| DIRECTIONS FOR THIS TASK |
Give the data again exactly, without images.

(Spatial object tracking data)
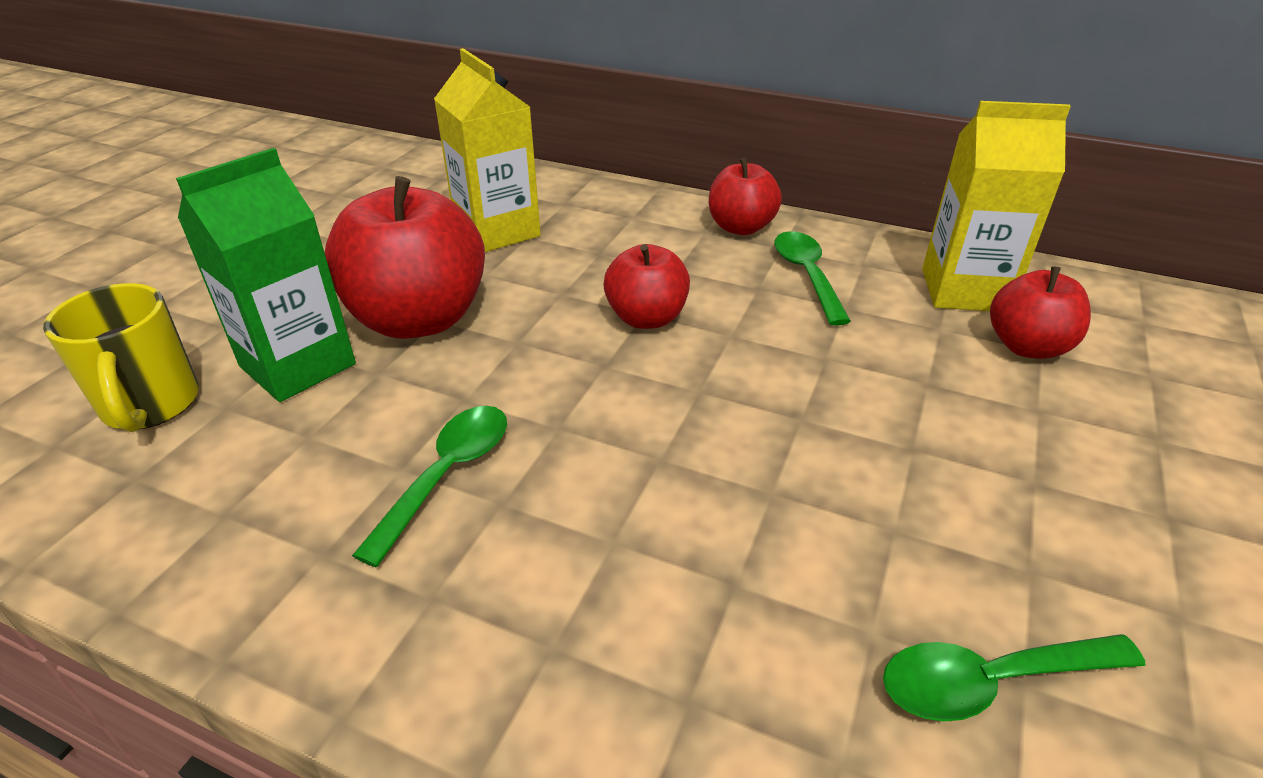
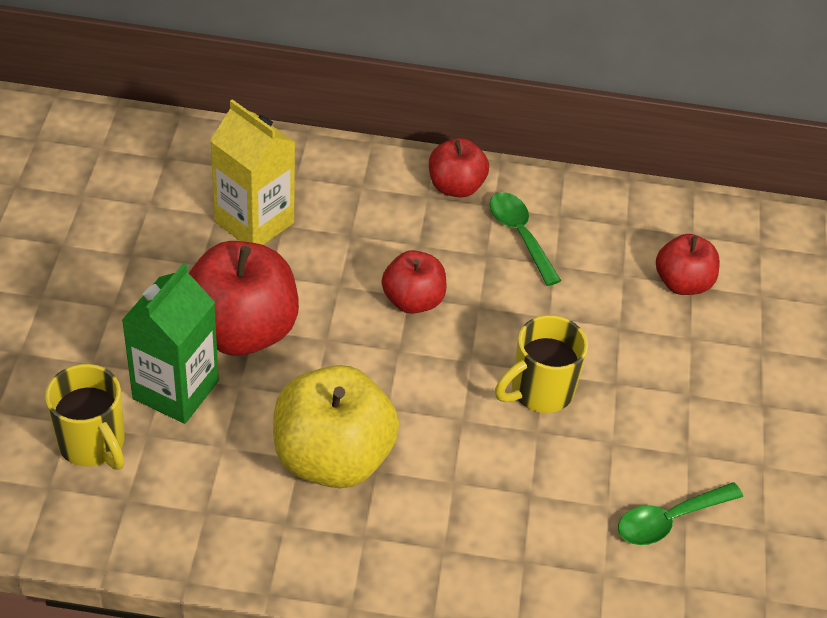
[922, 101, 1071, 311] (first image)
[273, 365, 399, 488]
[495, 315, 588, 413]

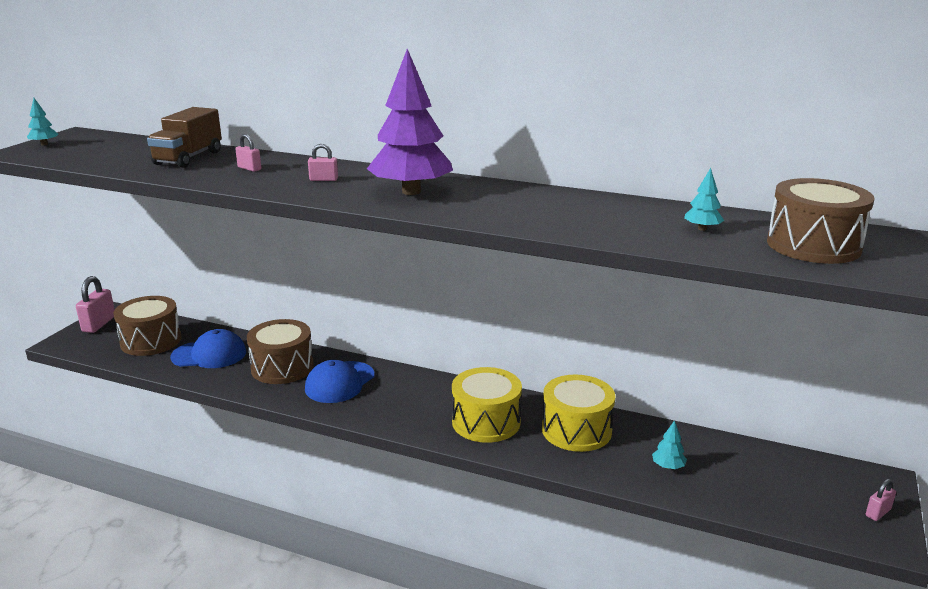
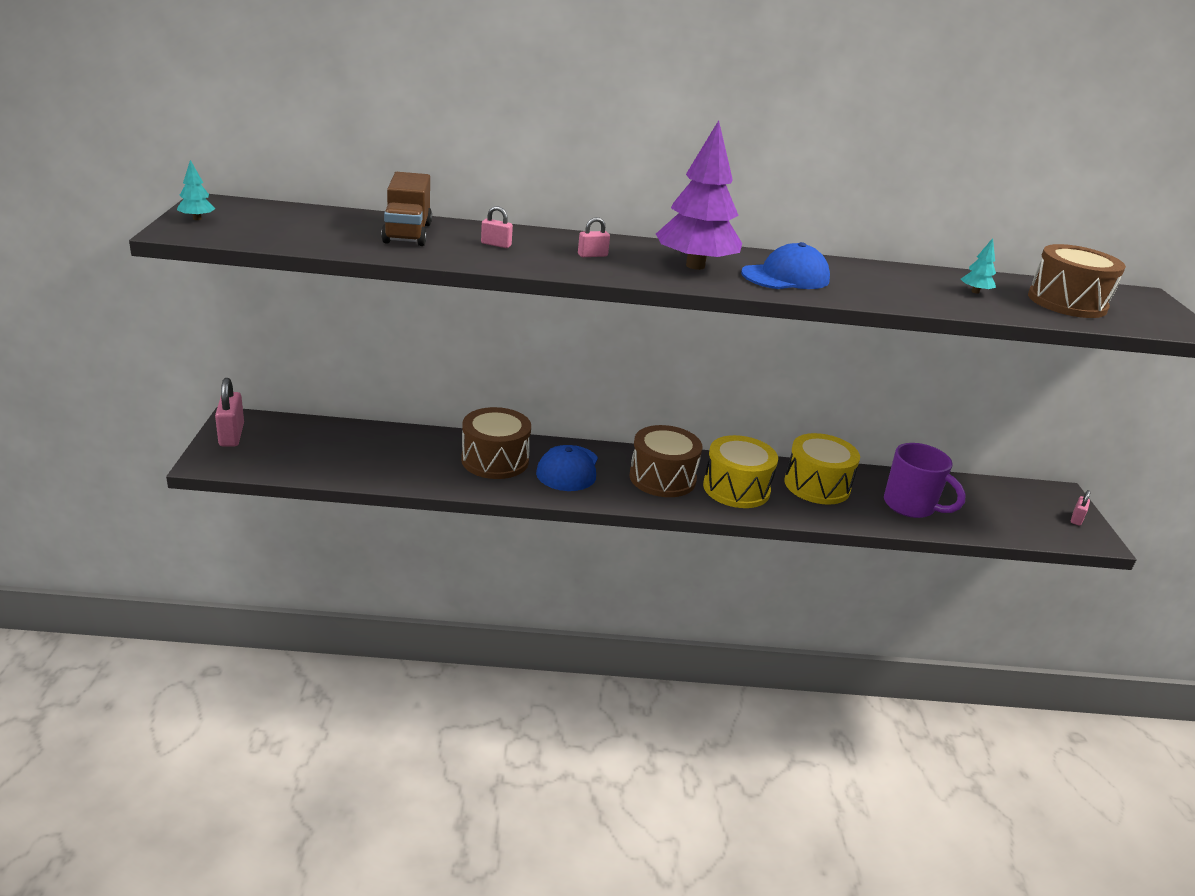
[630, 425, 702, 497]
[741, 242, 830, 289]
[884, 443, 966, 518]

| EXERCISE RESPONSE |
[922, 101, 1071, 311] (first image)
[273, 365, 399, 488]
[495, 315, 588, 413]

[630, 425, 702, 497]
[741, 242, 830, 289]
[884, 443, 966, 518]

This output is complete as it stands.